SUPPLIED INFORMATION:
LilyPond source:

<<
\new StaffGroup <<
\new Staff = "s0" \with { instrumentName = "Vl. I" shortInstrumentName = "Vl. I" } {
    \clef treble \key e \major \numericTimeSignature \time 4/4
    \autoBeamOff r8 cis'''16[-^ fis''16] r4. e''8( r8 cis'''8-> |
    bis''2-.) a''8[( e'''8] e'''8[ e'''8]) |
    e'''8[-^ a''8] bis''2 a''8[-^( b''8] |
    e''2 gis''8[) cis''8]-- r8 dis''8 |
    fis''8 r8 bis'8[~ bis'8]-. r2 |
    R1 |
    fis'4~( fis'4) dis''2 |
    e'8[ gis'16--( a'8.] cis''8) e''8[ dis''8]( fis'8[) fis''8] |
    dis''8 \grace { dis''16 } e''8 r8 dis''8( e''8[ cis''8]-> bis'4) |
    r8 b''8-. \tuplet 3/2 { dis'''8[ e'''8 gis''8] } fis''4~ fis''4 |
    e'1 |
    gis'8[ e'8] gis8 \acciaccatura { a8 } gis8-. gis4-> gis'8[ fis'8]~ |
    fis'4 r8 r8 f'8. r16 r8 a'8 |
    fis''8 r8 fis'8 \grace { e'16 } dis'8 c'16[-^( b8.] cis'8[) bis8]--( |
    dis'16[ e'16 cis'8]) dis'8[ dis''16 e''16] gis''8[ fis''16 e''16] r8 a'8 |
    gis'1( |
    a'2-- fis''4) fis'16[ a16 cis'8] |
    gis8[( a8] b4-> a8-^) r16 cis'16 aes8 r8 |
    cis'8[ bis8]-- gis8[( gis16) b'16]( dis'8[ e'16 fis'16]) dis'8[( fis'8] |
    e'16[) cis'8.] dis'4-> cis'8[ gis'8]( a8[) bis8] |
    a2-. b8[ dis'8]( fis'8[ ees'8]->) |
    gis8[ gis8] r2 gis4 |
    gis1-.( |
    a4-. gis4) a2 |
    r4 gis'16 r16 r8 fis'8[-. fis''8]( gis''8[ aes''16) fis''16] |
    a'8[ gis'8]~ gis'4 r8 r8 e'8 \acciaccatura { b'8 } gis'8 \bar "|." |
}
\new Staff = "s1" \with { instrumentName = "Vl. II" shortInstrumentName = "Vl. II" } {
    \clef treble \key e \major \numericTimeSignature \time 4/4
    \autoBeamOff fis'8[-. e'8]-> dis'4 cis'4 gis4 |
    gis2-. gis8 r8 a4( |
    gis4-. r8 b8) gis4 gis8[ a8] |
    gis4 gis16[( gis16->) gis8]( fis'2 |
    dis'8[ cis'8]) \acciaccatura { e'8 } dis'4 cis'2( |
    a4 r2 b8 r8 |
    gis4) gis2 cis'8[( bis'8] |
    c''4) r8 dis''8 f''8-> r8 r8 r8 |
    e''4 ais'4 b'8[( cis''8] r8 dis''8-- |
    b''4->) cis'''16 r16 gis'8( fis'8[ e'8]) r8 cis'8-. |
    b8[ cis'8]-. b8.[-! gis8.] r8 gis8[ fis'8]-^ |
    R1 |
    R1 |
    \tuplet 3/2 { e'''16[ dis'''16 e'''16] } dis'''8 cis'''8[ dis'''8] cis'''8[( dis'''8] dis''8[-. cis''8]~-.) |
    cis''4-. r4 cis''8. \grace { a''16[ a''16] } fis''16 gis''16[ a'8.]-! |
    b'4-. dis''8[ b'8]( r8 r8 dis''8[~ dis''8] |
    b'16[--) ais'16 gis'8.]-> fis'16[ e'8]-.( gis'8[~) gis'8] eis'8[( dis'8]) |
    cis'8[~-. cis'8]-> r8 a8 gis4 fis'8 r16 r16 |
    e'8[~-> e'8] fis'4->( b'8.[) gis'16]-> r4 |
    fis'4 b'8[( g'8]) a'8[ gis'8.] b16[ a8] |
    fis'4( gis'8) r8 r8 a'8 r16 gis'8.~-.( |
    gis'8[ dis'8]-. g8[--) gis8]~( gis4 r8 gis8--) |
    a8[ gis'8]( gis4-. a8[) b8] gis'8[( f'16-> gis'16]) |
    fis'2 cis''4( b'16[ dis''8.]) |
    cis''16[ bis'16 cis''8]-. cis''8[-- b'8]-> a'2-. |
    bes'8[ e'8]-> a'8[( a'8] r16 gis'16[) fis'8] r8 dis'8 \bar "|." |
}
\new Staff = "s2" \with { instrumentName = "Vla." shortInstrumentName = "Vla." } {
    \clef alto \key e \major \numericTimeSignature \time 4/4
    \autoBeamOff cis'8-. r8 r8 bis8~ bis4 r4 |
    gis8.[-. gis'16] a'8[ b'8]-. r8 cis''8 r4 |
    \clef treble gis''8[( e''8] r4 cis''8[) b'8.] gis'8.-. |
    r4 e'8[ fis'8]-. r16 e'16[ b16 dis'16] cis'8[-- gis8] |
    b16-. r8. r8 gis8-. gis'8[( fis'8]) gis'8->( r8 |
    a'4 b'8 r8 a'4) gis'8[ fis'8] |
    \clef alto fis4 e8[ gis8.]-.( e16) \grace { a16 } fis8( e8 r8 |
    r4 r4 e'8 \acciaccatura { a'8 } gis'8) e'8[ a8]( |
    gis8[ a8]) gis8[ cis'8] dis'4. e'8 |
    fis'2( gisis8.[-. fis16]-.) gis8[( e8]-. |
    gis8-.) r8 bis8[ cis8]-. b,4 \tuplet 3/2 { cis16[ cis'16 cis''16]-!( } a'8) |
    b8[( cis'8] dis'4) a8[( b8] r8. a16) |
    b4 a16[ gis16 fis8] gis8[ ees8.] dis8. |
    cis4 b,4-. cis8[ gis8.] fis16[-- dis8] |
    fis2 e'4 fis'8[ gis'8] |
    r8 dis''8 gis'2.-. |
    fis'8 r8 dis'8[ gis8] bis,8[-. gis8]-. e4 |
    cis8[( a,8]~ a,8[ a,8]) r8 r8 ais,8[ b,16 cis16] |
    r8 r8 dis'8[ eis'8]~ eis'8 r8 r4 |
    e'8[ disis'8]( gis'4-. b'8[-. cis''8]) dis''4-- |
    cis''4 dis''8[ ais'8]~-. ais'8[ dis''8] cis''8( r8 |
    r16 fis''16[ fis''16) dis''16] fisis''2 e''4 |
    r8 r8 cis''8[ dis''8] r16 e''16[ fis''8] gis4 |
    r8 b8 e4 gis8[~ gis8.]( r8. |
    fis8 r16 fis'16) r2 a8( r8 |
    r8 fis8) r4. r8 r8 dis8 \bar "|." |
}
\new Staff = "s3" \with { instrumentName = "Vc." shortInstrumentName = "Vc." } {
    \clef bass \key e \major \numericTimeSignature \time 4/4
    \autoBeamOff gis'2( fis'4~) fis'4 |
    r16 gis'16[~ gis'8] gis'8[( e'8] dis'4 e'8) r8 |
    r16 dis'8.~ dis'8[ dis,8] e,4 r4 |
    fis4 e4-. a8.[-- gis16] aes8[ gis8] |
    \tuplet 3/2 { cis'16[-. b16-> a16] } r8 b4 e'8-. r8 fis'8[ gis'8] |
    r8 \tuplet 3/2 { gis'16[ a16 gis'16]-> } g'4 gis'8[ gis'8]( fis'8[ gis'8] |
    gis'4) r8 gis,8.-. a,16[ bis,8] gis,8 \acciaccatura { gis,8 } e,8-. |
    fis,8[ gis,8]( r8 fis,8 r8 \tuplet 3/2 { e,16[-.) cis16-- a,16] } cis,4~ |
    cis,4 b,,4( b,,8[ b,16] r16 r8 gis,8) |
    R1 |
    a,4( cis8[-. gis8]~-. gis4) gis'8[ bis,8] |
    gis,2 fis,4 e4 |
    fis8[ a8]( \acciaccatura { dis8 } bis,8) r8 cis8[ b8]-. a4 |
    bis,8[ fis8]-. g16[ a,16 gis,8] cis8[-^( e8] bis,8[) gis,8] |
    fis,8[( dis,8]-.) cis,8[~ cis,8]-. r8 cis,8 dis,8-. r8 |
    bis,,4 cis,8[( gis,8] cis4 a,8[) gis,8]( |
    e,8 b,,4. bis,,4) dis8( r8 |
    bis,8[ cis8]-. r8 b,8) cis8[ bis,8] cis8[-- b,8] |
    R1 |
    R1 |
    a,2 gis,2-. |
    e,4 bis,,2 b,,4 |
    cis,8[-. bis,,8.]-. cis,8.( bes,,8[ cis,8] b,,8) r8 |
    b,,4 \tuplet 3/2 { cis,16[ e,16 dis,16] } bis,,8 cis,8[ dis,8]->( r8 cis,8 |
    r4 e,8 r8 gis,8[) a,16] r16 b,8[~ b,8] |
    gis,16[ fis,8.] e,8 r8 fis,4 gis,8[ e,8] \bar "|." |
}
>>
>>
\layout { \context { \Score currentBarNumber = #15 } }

SHORT TASK:
State the number of lines in the material that contain the string "with". Give only the number.

TASK RESPONSE:
4